EXERCISE REQUIREMENTS -
Lines from the top of the entries down to the line with "(549, 176) = (281, 214): yellow" must be set down exactly as they stand, with both ends retained.

Object state change records
################

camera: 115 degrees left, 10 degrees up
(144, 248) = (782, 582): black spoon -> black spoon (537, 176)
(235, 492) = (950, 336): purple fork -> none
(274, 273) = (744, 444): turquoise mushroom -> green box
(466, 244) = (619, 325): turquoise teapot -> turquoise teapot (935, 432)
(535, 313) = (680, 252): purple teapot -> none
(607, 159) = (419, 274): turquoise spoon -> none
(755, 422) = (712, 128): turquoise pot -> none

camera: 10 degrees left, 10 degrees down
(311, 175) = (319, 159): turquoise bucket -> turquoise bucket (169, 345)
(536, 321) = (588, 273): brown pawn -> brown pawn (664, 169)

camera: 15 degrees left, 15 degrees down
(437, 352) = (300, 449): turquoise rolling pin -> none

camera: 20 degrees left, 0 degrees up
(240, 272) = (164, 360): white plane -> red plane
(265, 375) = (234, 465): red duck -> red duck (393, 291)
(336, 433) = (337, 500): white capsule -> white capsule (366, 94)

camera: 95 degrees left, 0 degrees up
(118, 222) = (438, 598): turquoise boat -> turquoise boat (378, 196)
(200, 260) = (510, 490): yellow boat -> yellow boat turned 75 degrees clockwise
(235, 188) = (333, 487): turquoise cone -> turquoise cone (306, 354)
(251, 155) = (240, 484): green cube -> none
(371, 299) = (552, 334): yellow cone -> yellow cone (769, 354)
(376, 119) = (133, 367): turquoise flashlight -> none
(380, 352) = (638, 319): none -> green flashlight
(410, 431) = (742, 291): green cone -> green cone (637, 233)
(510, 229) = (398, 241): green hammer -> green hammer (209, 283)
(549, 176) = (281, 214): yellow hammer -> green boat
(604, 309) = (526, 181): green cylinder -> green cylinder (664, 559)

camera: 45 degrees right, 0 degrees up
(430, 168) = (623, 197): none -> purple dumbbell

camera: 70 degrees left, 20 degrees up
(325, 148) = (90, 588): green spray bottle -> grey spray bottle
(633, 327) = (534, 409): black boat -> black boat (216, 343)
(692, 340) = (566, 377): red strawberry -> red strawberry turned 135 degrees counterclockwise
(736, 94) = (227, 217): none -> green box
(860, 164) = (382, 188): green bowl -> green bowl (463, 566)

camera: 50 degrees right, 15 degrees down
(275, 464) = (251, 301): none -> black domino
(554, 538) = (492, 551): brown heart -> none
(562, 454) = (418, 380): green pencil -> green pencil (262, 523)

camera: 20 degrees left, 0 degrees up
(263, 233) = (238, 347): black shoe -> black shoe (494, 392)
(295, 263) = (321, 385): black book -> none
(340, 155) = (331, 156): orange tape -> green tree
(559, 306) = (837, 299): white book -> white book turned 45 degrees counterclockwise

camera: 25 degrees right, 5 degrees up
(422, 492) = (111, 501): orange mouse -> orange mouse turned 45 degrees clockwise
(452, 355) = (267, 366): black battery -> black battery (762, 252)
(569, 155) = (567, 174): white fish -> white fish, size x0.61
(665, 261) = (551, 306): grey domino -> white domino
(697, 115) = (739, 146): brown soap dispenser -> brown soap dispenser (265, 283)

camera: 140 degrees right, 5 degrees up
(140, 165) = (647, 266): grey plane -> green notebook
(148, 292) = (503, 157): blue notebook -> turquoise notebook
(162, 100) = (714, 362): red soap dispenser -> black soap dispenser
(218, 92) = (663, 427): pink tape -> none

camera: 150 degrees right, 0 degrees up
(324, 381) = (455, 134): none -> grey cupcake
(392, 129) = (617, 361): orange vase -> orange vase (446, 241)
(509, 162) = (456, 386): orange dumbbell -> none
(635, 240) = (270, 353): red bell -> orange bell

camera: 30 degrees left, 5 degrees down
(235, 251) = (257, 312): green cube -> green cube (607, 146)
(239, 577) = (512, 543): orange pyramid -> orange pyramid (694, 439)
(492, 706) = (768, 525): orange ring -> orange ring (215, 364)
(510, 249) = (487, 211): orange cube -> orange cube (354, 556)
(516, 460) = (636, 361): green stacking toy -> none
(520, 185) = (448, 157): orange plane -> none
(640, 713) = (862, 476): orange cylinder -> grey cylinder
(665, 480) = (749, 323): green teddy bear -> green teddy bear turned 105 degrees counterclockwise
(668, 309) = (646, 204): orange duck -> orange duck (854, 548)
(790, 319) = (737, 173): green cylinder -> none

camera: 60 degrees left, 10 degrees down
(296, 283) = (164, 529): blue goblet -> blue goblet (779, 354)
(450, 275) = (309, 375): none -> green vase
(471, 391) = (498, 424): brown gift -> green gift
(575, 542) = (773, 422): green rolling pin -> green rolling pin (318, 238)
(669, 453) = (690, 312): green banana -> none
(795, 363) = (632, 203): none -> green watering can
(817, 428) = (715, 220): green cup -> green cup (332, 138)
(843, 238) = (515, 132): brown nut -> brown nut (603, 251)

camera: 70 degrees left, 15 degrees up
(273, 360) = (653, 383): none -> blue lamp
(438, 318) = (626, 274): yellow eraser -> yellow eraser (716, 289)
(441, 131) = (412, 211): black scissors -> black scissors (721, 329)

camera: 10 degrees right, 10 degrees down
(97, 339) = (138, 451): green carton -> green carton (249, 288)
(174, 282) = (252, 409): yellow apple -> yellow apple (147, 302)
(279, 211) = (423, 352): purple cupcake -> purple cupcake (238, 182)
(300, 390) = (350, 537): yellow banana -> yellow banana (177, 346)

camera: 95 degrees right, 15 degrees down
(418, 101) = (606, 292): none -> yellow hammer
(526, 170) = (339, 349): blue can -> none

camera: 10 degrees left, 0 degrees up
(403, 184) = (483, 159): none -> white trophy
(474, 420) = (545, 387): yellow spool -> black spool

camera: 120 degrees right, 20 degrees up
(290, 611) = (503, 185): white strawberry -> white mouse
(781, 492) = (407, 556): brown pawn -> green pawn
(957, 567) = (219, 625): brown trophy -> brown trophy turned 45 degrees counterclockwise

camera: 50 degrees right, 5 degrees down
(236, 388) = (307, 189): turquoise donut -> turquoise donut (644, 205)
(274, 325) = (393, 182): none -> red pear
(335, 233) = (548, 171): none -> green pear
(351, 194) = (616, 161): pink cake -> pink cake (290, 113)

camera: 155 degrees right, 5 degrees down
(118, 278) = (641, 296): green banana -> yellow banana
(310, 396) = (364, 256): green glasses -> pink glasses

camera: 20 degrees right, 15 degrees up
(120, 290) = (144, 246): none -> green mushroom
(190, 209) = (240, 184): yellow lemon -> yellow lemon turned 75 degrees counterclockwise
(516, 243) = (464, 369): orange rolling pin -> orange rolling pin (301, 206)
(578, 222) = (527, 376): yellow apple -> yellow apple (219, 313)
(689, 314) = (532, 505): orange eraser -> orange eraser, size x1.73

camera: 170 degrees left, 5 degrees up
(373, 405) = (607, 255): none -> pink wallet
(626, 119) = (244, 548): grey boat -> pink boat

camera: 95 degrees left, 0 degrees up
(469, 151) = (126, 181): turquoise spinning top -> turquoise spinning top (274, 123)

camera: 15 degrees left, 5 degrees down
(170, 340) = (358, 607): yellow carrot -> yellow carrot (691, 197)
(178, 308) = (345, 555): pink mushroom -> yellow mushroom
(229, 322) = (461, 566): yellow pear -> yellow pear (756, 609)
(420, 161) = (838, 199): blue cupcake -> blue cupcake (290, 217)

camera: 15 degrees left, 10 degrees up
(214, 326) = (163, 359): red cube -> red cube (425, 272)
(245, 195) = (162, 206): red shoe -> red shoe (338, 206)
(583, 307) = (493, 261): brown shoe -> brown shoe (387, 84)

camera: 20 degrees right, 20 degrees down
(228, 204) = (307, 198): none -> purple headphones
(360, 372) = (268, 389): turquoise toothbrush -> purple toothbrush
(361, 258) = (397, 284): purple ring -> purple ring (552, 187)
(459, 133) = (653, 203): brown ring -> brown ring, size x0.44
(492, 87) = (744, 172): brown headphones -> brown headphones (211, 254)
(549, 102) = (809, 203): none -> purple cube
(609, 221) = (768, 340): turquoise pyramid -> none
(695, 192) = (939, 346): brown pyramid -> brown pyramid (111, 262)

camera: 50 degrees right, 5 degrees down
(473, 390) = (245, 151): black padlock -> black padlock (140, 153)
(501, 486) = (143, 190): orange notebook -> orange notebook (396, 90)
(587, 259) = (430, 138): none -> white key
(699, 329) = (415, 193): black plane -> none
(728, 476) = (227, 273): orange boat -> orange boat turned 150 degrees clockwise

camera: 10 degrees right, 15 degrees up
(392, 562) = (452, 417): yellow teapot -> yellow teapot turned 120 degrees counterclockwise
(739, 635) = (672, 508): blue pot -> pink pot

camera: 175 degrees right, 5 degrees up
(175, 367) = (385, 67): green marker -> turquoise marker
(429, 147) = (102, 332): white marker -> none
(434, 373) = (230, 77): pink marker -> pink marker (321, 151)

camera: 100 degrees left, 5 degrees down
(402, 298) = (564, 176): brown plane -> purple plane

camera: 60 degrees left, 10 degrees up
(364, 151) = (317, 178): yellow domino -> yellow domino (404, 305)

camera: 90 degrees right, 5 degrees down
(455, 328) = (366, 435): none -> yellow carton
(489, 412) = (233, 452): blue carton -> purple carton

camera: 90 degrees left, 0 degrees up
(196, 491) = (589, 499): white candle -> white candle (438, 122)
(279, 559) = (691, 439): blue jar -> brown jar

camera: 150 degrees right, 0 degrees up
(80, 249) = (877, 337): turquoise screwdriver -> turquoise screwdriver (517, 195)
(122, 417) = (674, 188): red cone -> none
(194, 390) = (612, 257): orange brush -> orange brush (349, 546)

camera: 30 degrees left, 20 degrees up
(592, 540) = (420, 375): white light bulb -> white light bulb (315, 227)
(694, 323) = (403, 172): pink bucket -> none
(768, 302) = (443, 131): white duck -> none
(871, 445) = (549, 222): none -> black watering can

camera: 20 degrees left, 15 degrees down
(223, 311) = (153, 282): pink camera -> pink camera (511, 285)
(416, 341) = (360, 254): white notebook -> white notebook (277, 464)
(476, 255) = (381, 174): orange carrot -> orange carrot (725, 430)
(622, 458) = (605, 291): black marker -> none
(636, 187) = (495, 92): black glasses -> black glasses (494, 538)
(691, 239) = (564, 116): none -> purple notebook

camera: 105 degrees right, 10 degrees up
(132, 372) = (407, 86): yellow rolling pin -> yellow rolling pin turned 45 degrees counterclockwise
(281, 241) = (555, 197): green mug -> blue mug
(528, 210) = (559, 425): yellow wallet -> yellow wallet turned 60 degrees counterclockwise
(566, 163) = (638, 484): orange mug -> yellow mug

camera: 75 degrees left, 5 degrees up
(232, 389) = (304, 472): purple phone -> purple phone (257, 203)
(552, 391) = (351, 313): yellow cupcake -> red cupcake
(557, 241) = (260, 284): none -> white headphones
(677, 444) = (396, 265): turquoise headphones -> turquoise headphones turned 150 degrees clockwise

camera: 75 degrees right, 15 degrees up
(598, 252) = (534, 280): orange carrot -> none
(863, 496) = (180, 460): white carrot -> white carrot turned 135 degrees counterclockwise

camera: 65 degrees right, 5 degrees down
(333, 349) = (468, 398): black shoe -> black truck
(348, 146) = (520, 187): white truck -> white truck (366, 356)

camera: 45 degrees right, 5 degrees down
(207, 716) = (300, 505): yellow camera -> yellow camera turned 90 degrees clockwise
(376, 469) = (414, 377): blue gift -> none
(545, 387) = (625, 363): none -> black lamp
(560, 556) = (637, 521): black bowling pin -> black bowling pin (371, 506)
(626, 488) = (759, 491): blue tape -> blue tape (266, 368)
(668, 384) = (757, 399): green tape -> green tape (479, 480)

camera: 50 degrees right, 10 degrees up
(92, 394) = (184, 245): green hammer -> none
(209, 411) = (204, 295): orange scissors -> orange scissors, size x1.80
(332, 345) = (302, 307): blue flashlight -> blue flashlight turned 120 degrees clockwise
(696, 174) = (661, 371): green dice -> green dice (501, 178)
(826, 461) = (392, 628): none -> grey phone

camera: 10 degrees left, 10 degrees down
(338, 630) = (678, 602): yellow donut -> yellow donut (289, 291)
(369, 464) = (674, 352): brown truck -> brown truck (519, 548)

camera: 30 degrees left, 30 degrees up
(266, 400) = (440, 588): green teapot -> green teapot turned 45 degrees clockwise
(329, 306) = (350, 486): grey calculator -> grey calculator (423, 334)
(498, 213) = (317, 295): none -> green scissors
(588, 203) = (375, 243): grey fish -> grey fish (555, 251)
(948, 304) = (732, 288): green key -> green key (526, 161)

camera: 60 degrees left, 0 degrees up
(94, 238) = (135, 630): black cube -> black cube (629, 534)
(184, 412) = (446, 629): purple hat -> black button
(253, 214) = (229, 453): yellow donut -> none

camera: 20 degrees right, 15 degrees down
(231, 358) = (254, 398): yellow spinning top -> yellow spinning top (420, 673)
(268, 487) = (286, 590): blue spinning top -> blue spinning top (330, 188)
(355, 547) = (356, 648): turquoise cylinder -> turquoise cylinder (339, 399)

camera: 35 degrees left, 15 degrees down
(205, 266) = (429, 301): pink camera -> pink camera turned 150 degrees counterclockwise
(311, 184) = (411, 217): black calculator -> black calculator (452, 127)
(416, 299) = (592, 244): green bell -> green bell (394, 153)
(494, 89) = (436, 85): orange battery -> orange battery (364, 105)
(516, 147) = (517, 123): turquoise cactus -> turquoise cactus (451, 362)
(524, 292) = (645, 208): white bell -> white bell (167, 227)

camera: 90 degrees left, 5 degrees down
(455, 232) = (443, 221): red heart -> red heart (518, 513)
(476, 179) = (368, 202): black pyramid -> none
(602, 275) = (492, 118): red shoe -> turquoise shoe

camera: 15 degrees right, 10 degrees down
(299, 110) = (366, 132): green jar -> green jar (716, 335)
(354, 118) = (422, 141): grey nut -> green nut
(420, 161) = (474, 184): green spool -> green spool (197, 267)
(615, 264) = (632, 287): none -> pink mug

################

OUTPUT -
camera: 115 degrees left, 10 degrees up
(144, 248) = (782, 582): black spoon -> black spoon (537, 176)
(235, 492) = (950, 336): purple fork -> none
(274, 273) = (744, 444): turquoise mushroom -> green box
(466, 244) = (619, 325): turquoise teapot -> turquoise teapot (935, 432)
(535, 313) = (680, 252): purple teapot -> none
(607, 159) = (419, 274): turquoise spoon -> none
(755, 422) = (712, 128): turquoise pot -> none

camera: 10 degrees left, 10 degrees down
(311, 175) = (319, 159): turquoise bucket -> turquoise bucket (169, 345)
(536, 321) = (588, 273): brown pawn -> brown pawn (664, 169)

camera: 15 degrees left, 15 degrees down
(437, 352) = (300, 449): turquoise rolling pin -> none

camera: 20 degrees left, 0 degrees up
(240, 272) = (164, 360): white plane -> red plane
(265, 375) = (234, 465): red duck -> red duck (393, 291)
(336, 433) = (337, 500): white capsule -> white capsule (366, 94)

camera: 95 degrees left, 0 degrees up
(118, 222) = (438, 598): turquoise boat -> turquoise boat (378, 196)
(200, 260) = (510, 490): yellow boat -> yellow boat turned 75 degrees clockwise
(235, 188) = (333, 487): turquoise cone -> turquoise cone (306, 354)
(251, 155) = (240, 484): green cube -> none
(371, 299) = (552, 334): yellow cone -> yellow cone (769, 354)
(376, 119) = (133, 367): turquoise flashlight -> none
(380, 352) = (638, 319): none -> green flashlight
(410, 431) = (742, 291): green cone -> green cone (637, 233)
(510, 229) = (398, 241): green hammer -> green hammer (209, 283)
(549, 176) = (281, 214): yellow hammer -> green boat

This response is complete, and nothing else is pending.